■ TASK GOAL: The answer must consist of each line below that holds the word "brown", copied as it stands.

(Stored items)
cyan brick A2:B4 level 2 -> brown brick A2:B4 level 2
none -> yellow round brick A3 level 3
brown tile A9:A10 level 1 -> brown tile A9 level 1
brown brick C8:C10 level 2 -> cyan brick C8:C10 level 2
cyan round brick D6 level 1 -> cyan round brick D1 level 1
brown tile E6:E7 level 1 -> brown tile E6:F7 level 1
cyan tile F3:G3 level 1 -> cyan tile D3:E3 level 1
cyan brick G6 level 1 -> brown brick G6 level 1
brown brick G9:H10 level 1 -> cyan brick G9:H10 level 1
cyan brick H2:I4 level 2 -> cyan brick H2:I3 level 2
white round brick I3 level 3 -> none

■ OUTPUT:
cyan brick A2:B4 level 2 -> brown brick A2:B4 level 2
brown tile A9:A10 level 1 -> brown tile A9 level 1
brown brick C8:C10 level 2 -> cyan brick C8:C10 level 2
brown tile E6:E7 level 1 -> brown tile E6:F7 level 1
cyan brick G6 level 1 -> brown brick G6 level 1
brown brick G9:H10 level 1 -> cyan brick G9:H10 level 1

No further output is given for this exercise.